### YOUR INSTRUCTIONS
Return the data below exactly, stopping after the line with "yellow carrot: 6 -> 3".

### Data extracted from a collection

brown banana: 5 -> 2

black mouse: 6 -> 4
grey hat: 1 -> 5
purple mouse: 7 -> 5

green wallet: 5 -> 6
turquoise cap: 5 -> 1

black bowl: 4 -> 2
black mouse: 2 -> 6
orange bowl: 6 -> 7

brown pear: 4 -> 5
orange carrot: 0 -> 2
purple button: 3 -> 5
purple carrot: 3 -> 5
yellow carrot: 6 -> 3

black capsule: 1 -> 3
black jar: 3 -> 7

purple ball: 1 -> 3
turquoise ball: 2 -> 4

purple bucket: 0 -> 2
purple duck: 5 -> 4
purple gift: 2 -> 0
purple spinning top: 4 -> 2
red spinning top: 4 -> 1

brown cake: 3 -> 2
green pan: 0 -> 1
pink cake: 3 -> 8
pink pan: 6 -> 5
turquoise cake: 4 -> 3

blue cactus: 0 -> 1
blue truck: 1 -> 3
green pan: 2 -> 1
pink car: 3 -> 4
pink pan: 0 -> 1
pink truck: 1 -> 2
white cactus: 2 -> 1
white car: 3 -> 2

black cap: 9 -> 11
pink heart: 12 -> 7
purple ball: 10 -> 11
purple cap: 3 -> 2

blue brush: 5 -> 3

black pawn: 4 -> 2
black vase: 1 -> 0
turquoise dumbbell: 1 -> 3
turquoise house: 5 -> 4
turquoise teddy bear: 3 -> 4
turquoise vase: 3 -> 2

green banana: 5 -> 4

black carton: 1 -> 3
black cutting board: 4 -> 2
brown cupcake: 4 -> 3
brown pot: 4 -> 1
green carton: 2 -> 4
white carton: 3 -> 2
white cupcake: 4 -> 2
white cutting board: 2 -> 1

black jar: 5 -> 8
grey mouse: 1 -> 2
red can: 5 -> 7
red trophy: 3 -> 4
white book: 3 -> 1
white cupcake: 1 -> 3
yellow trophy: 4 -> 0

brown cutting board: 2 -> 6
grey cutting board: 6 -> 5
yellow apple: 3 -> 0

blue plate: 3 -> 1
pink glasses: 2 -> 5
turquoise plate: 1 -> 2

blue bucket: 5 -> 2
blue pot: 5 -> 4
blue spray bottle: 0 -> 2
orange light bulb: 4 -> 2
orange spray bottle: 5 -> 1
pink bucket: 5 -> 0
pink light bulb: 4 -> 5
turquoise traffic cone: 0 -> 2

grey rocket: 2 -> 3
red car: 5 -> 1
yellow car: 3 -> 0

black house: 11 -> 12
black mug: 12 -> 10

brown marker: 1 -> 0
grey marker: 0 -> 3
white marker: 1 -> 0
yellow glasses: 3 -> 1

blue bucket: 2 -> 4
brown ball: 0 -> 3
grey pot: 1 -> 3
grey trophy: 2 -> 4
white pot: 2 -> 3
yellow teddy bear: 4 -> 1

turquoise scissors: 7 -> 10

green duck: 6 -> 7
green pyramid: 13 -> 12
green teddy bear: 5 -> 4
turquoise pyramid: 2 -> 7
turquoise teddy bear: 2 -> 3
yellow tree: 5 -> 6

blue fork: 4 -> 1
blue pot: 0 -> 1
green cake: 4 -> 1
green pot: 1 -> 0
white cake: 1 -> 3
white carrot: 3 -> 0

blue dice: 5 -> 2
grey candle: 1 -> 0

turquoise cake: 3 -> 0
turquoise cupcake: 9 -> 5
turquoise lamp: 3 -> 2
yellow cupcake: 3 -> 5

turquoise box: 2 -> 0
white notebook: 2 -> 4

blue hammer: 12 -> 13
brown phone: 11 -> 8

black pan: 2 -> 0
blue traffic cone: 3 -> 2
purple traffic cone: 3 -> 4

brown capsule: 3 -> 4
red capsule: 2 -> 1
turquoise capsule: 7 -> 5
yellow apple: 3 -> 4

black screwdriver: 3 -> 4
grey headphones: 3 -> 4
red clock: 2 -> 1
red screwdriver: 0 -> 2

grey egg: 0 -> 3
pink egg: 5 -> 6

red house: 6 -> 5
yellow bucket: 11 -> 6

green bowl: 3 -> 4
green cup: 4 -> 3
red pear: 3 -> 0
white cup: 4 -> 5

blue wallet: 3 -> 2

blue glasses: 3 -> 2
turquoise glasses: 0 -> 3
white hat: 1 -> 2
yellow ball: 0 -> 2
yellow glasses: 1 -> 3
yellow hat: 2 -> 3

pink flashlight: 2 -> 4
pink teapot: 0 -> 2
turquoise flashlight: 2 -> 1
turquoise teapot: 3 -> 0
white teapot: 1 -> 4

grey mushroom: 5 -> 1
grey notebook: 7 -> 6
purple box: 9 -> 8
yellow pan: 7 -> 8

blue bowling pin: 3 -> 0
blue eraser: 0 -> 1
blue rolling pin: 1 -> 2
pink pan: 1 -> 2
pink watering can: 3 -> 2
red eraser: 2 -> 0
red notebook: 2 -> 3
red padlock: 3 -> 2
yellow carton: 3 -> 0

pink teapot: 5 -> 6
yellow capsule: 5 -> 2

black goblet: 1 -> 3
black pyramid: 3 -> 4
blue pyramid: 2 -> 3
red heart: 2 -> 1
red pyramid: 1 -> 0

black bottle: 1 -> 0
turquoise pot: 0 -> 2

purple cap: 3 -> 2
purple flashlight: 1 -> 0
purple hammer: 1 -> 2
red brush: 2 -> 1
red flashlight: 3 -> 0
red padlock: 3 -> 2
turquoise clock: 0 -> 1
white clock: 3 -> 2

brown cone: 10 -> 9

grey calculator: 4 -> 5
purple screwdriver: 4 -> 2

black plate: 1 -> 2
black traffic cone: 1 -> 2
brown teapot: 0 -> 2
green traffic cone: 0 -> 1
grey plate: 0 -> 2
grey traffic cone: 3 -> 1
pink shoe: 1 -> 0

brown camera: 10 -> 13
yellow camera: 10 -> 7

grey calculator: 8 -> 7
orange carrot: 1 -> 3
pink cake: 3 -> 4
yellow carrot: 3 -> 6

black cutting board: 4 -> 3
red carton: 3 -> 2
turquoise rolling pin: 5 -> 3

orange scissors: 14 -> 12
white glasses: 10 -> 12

### REPLY
brown banana: 5 -> 2

black mouse: 6 -> 4
grey hat: 1 -> 5
purple mouse: 7 -> 5

green wallet: 5 -> 6
turquoise cap: 5 -> 1

black bowl: 4 -> 2
black mouse: 2 -> 6
orange bowl: 6 -> 7

brown pear: 4 -> 5
orange carrot: 0 -> 2
purple button: 3 -> 5
purple carrot: 3 -> 5
yellow carrot: 6 -> 3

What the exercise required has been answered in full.